TO DO ->
The stretch wanted below opens at the line containing "- move: śrubokręt" and closes at the line containing "- move: but". Please return it exactly, with no other lines.

MATERIAL SUPPLIED ->
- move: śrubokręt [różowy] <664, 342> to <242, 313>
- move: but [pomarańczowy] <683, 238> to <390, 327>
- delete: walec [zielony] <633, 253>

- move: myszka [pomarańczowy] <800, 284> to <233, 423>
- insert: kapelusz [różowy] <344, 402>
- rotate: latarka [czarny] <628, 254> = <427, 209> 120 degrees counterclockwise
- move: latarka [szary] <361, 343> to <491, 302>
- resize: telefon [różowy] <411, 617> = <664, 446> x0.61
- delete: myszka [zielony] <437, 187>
...
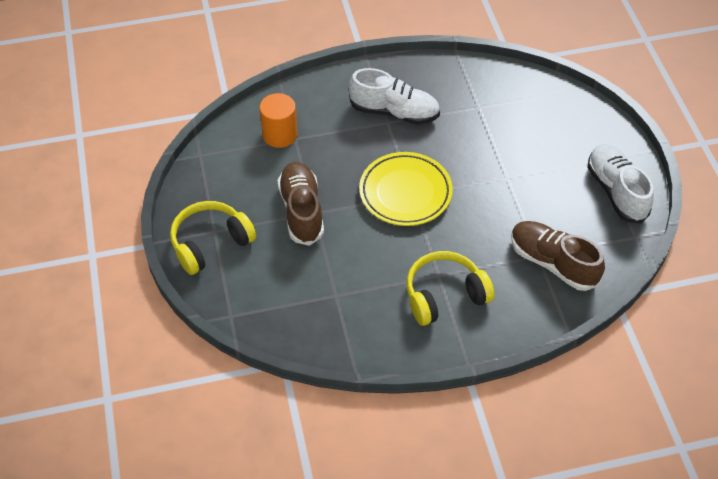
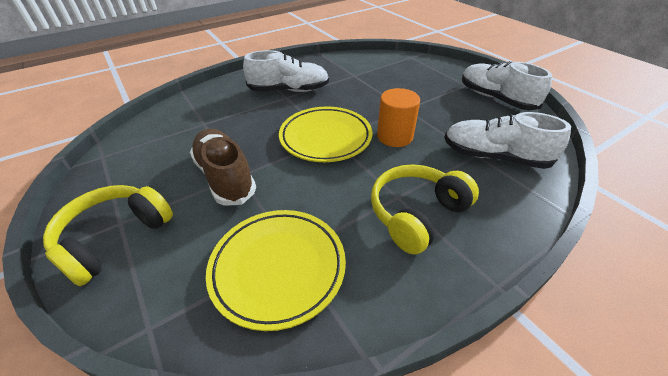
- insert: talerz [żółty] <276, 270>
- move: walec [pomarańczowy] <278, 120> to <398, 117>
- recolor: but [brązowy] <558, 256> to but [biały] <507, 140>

RESULT OF THIS TASK ->
- move: śrubokręt [różowy] <664, 342> to <242, 313>
- move: but [pomarańczowy] <683, 238> to <390, 327>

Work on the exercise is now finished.